= Work request =
For each record here, output an exact copy.

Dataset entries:
════

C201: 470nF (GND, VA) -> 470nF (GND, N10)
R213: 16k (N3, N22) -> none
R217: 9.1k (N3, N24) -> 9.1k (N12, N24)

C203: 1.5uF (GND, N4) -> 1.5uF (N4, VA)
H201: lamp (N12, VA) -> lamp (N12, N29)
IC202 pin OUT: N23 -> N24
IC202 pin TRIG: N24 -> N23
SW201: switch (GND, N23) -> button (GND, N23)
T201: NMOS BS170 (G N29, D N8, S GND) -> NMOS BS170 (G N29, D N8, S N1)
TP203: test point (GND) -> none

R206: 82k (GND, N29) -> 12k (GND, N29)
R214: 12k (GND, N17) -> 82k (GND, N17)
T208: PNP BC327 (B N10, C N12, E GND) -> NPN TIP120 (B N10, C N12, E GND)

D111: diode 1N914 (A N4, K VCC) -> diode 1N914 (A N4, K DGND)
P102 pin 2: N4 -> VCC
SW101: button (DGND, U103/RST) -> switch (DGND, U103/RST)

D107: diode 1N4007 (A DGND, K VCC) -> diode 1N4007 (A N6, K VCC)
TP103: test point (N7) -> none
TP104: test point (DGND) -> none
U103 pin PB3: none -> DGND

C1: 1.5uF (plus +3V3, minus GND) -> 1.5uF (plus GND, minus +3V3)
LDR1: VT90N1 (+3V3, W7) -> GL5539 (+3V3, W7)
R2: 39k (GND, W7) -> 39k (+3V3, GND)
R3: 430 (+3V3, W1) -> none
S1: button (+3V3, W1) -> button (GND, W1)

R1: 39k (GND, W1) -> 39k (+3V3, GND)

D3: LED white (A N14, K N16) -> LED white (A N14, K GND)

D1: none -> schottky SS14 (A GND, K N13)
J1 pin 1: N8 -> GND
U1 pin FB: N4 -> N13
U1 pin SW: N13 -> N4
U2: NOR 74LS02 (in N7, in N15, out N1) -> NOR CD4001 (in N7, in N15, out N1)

════

= Answer =
C201: 470nF (GND, VA) -> 470nF (GND, N10)
R213: 16k (N3, N22) -> none
R217: 9.1k (N3, N24) -> 9.1k (N12, N24)

C203: 1.5uF (GND, N4) -> 1.5uF (N4, VA)
H201: lamp (N12, VA) -> lamp (N12, N29)
IC202 pin OUT: N23 -> N24
IC202 pin TRIG: N24 -> N23
SW201: switch (GND, N23) -> button (GND, N23)
T201: NMOS BS170 (G N29, D N8, S GND) -> NMOS BS170 (G N29, D N8, S N1)
TP203: test point (GND) -> none

R206: 82k (GND, N29) -> 12k (GND, N29)
R214: 12k (GND, N17) -> 82k (GND, N17)
T208: PNP BC327 (B N10, C N12, E GND) -> NPN TIP120 (B N10, C N12, E GND)

D111: diode 1N914 (A N4, K VCC) -> diode 1N914 (A N4, K DGND)
P102 pin 2: N4 -> VCC
SW101: button (DGND, U103/RST) -> switch (DGND, U103/RST)

D107: diode 1N4007 (A DGND, K VCC) -> diode 1N4007 (A N6, K VCC)
TP103: test point (N7) -> none
TP104: test point (DGND) -> none
U103 pin PB3: none -> DGND

C1: 1.5uF (plus +3V3, minus GND) -> 1.5uF (plus GND, minus +3V3)
LDR1: VT90N1 (+3V3, W7) -> GL5539 (+3V3, W7)
R2: 39k (GND, W7) -> 39k (+3V3, GND)
R3: 430 (+3V3, W1) -> none
S1: button (+3V3, W1) -> button (GND, W1)

R1: 39k (GND, W1) -> 39k (+3V3, GND)

D3: LED white (A N14, K N16) -> LED white (A N14, K GND)

D1: none -> schottky SS14 (A GND, K N13)
J1 pin 1: N8 -> GND
U1 pin FB: N4 -> N13
U1 pin SW: N13 -> N4
U2: NOR 74LS02 (in N7, in N15, out N1) -> NOR CD4001 (in N7, in N15, out N1)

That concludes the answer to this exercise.